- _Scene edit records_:
· · · · · · ·

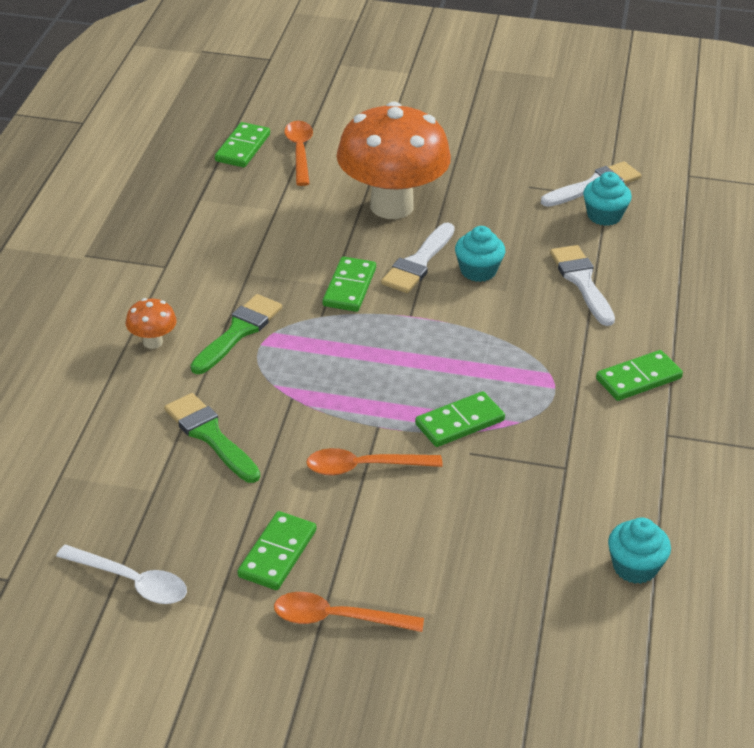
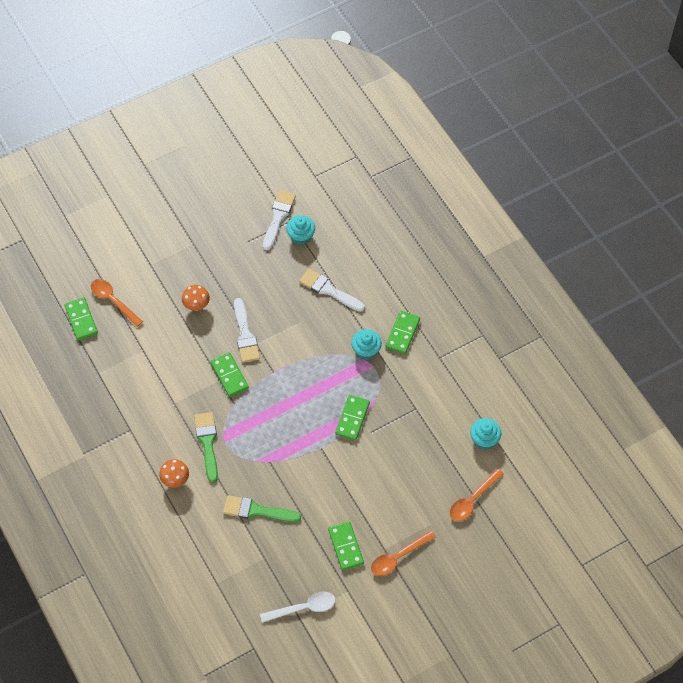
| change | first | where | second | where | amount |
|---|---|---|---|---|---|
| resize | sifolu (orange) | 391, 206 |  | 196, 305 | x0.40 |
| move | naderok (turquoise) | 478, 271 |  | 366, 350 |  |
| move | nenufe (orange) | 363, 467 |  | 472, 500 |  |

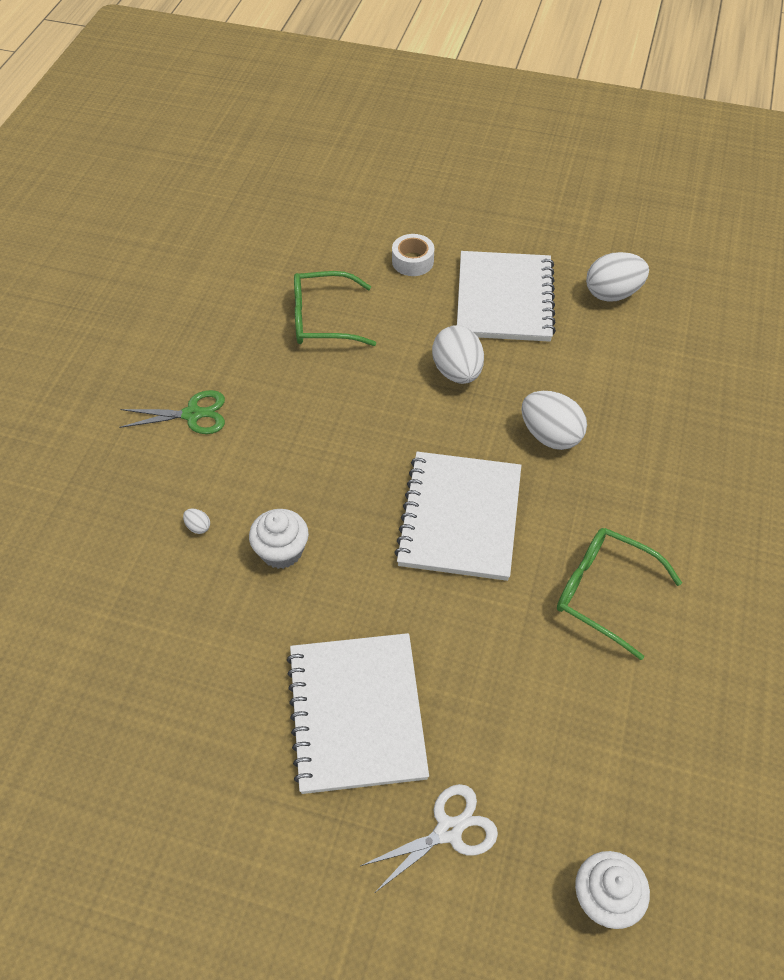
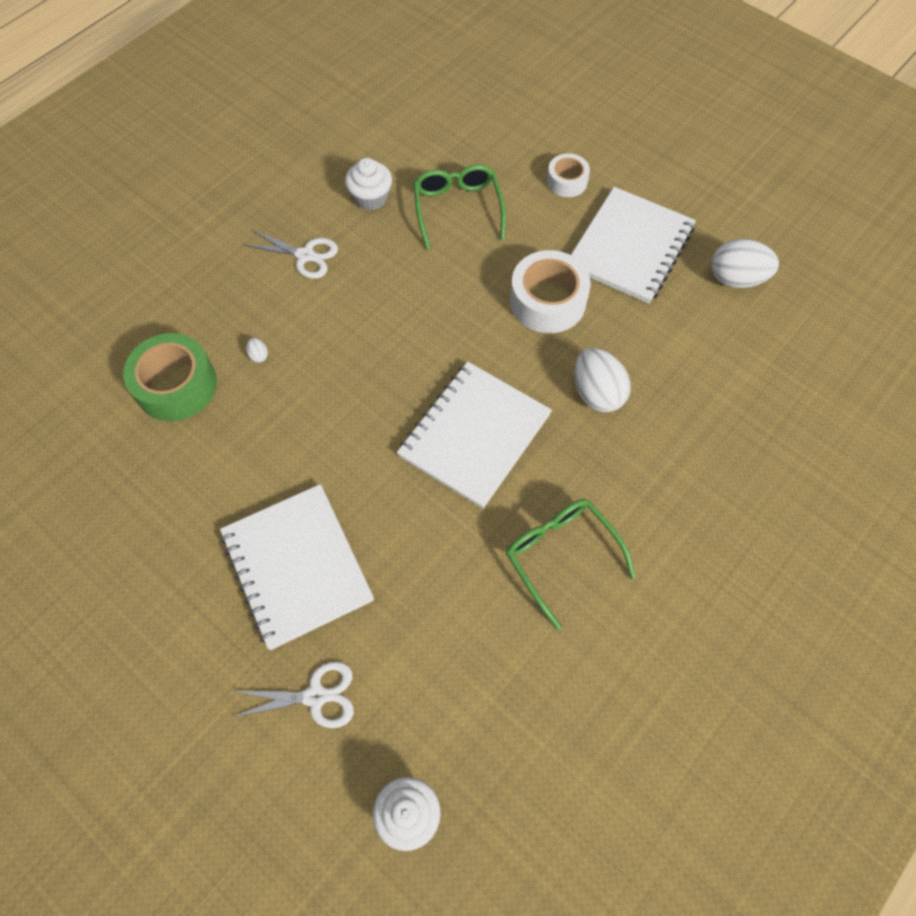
| change | first | where | second | where | amount |
|---|---|---|---|---|---|
| insert |  |  | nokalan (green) | 176, 385 |  |
| rotate |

· · · · · · ·

- _ASSIGNMENT_:
Every line above should be repeated exactly; pictures stay out of the copy.

- _PROBLEM SOLUTION_:
| change | first | where | second | where | amount |
|---|---|---|---|---|---|
| resize | sifolu (orange) | 391, 206 |  | 196, 305 | x0.40 |
| move | naderok (turquoise) | 478, 271 |  | 366, 350 |  |
| move | nenufe (orange) | 363, 467 |  | 472, 500 |  |

| change | first | where | second | where | amount |
|---|---|---|---|---|---|
| insert |  |  | nokalan (green) | 176, 385 |  |
| rotate |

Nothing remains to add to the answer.